BEGIN Entries provided

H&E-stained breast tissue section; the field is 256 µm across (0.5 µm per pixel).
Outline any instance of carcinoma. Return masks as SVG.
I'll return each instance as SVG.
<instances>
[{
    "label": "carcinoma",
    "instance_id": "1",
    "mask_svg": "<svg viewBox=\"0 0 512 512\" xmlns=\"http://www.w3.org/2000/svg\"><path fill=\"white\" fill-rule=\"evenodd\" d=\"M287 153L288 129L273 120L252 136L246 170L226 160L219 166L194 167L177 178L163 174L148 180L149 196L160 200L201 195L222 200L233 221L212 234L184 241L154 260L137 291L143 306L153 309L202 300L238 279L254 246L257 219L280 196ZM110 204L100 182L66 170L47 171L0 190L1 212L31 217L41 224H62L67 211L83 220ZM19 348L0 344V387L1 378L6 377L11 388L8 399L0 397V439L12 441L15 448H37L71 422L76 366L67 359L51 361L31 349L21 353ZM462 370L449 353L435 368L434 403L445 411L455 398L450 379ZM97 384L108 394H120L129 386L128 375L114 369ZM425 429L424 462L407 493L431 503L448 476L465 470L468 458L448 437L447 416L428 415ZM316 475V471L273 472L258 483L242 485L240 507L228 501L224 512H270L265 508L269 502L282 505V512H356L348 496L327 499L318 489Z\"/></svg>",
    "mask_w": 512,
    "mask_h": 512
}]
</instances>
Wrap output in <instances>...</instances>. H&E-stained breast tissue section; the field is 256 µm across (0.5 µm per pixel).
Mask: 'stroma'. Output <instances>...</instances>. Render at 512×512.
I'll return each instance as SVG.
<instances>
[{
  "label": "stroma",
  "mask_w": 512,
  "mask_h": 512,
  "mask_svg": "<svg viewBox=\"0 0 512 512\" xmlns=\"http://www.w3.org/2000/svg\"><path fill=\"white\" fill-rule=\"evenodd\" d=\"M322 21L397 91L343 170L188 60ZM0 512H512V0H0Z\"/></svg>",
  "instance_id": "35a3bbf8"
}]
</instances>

END Entries provided

→ **Given request**: Starting at the line that contains "Wrap output in", print every line through the end of the listing, word for word. Leave out all the rest.

→ **Worked solution**:
Wrap output in <instances>...</instances>. H&E-stained breast tissue section; the field is 256 µm across (0.5 µm per pixel).
Mask: 'stroma'. Output <instances>...</instances>. Render at 512×512.
I'll return each instance as SVG.
<instances>
[{
  "label": "stroma",
  "mask_w": 512,
  "mask_h": 512,
  "mask_svg": "<svg viewBox=\"0 0 512 512\" xmlns=\"http://www.w3.org/2000/svg\"><path fill=\"white\" fill-rule=\"evenodd\" d=\"M322 21L397 91L343 170L188 60ZM0 512H512V0H0Z\"/></svg>",
  "instance_id": "35a3bbf8"
}]
</instances>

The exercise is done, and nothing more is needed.